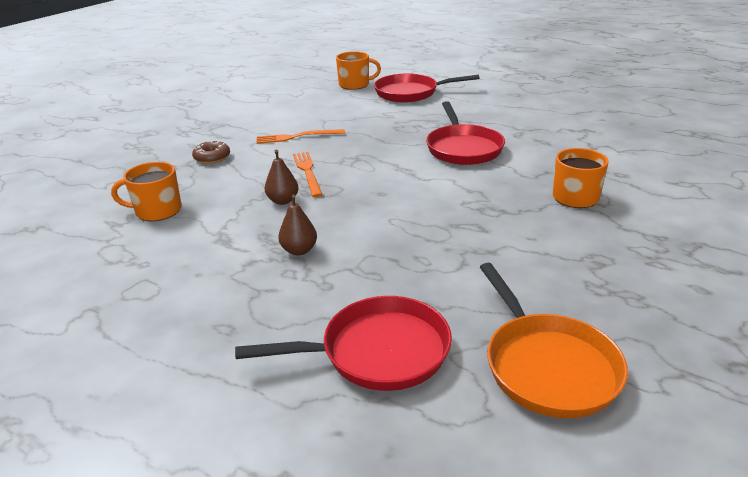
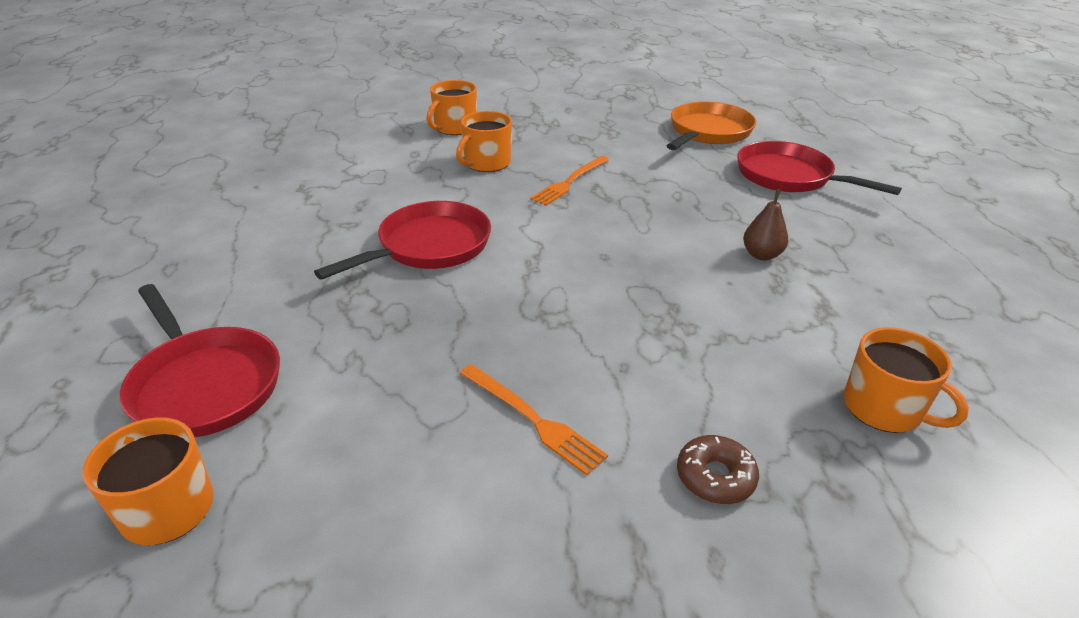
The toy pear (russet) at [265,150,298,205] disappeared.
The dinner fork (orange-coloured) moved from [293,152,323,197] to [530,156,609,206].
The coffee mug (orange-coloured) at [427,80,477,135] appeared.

_Work to be completed_
No pictures, please. Output the listing above exactly as it stands.

_Result of the exercise_
The toy pear (russet) at [265,150,298,205] disappeared.
The dinner fork (orange-coloured) moved from [293,152,323,197] to [530,156,609,206].
The coffee mug (orange-coloured) at [427,80,477,135] appeared.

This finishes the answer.